Dataset content:
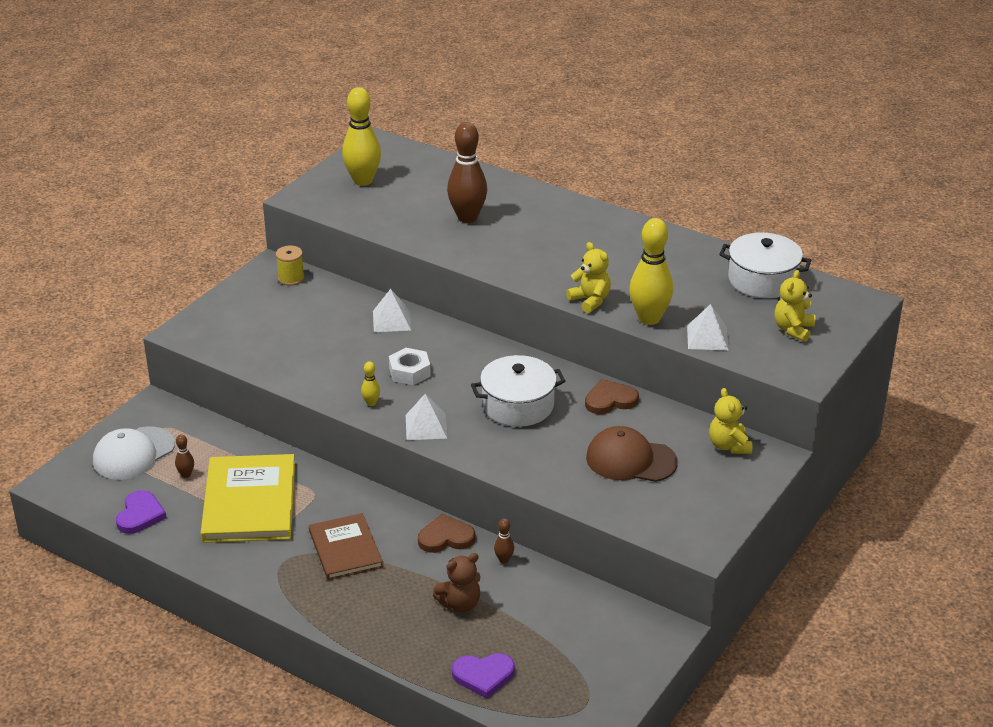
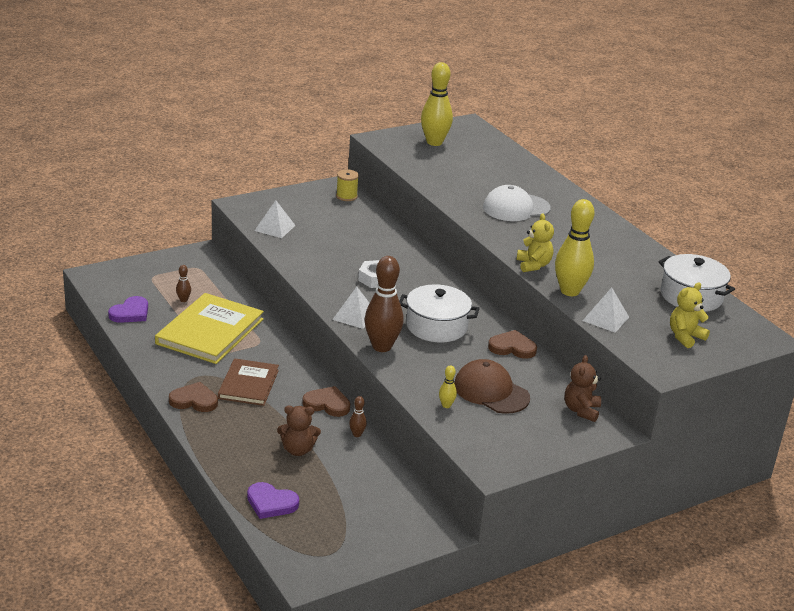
camera: 25 degrees right, 5 degrees down
white cap [93,426,175,480] -> white cap moved to [483,185,551,221]
yellow bowling pin [361,361,380,406] -> yellow bowling pin moved to [439,365,457,408]
white pyramid [373,289,411,332] -> white pyramid moved to [255,200,296,238]
brown bowling pin [447,122,487,223] -> brown bowling pin moved to [364,256,404,352]
yellow teddy bear [709,388,752,454] -> brown teddy bear [565,355,601,422]
none -> brown heart [169,382,218,412]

Description of the task: Go through the entries above and copy each line holding the string "white".

Completed task:
white cap [93,426,175,480] -> white cap moved to [483,185,551,221]
white pyramid [373,289,411,332] -> white pyramid moved to [255,200,296,238]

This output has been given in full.